Supplied material:
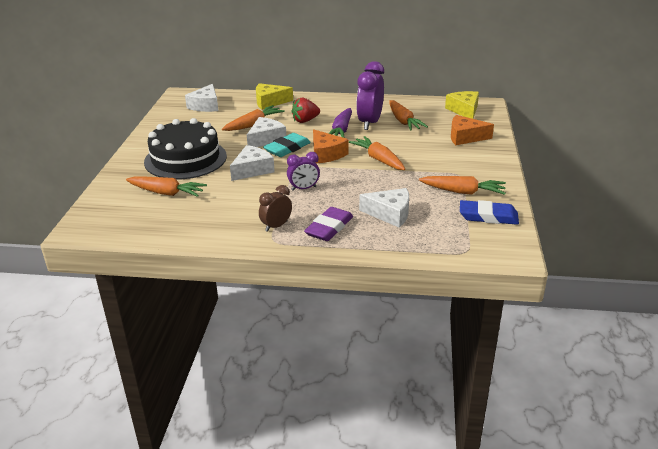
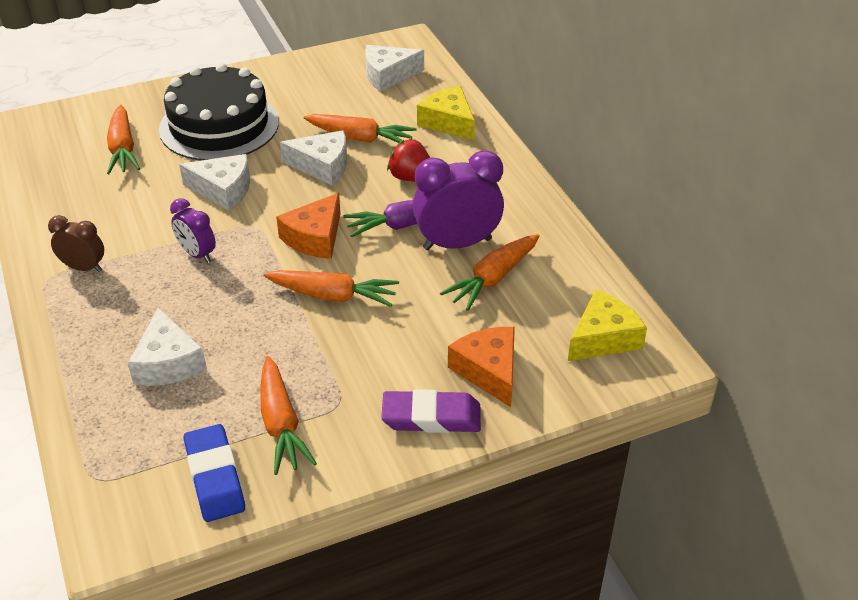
camera: 60 degrees right, 10 degrees up
(287, 148) = (307, 195): turquoise eraser -> none
(329, 228) = (101, 316): purple eraser -> purple eraser (431, 417)
(378, 159) = (333, 296): orange carrot -> orange carrot turned 75 degrees clockwise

Work to be completed: Wherever the listing shows a picture, omit it and output the rest exactly as given.

Task solution:
camera: 60 degrees right, 10 degrees up
(287, 148) = (307, 195): turquoise eraser -> none
(329, 228) = (101, 316): purple eraser -> purple eraser (431, 417)
(378, 159) = (333, 296): orange carrot -> orange carrot turned 75 degrees clockwise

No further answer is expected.